### Exercise objective
Retype every line of the data below, starting with the first and ending with the line that contains "turquoise ruler [586,395,699,478]", but leave out the pictures.

Content starts

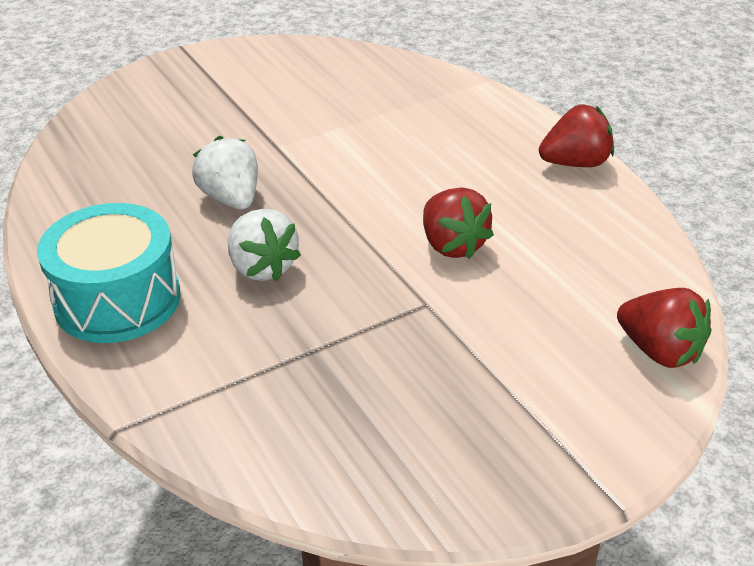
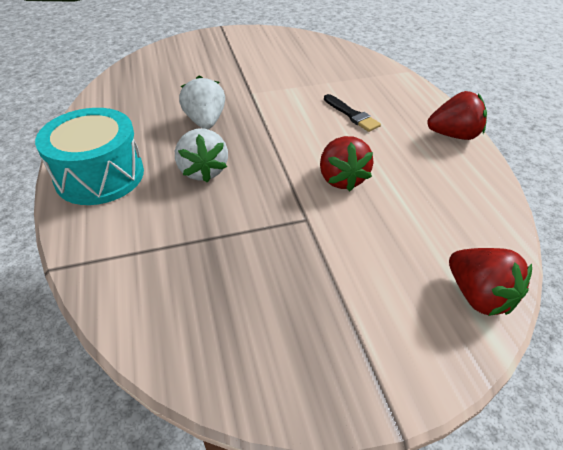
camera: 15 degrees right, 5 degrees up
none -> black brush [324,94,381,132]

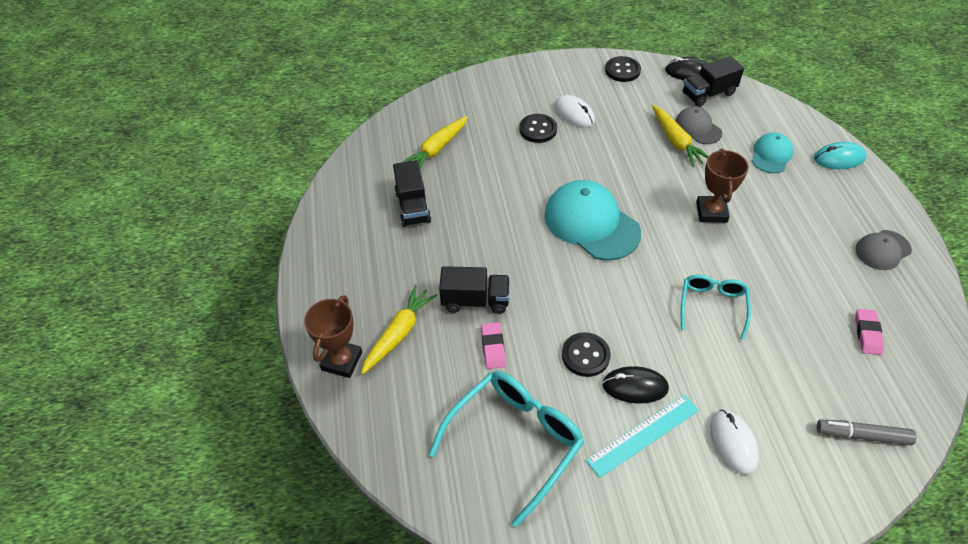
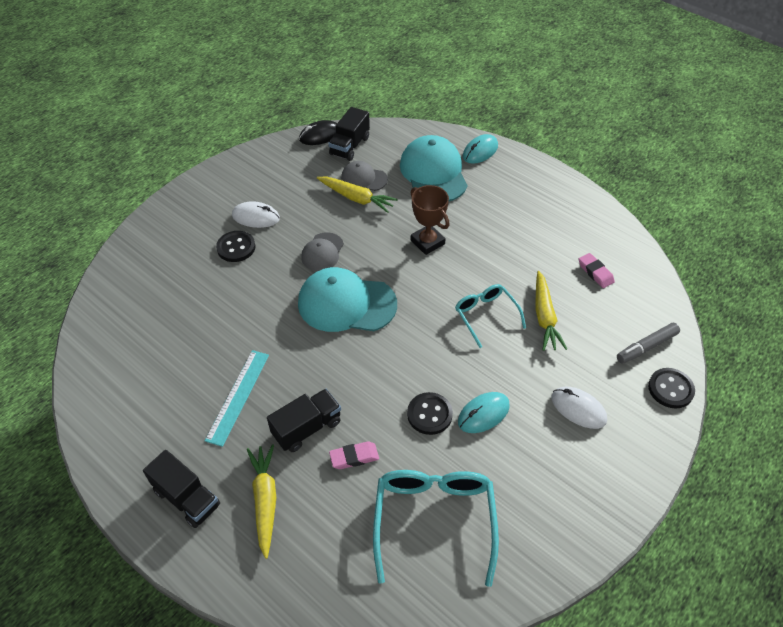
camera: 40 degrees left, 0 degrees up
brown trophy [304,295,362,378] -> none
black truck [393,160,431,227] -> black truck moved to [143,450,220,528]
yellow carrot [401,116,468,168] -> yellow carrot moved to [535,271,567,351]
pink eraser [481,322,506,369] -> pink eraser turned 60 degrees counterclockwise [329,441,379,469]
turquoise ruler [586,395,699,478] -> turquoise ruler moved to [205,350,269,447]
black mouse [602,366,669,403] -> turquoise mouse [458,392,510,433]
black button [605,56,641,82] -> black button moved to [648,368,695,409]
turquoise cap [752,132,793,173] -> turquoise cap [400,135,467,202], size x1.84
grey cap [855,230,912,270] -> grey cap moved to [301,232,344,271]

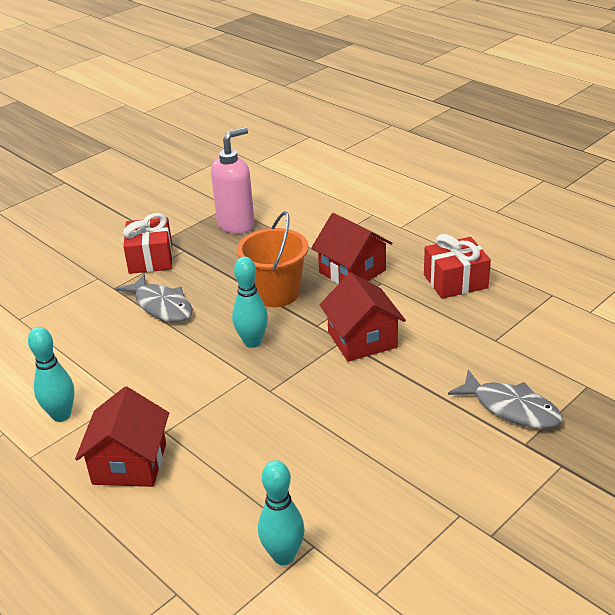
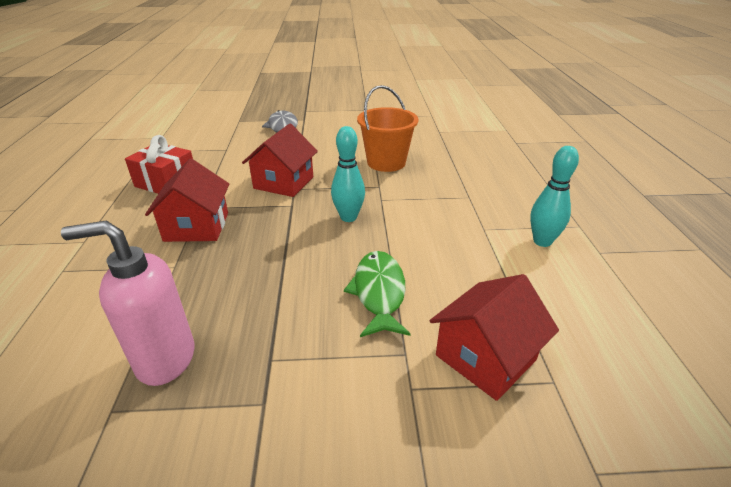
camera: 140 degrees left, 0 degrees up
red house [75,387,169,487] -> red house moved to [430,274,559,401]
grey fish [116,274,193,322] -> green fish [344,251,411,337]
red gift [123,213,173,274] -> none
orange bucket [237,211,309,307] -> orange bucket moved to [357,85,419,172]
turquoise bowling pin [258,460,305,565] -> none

Content ends

### Response area
camera: 15 degrees right, 5 degrees up
none -> black brush [324,94,381,132]

camera: 40 degrees left, 0 degrees up
brown trophy [304,295,362,378] -> none
black truck [393,160,431,227] -> black truck moved to [143,450,220,528]
yellow carrot [401,116,468,168] -> yellow carrot moved to [535,271,567,351]
pink eraser [481,322,506,369] -> pink eraser turned 60 degrees counterclockwise [329,441,379,469]
turquoise ruler [586,395,699,478] -> turquoise ruler moved to [205,350,269,447]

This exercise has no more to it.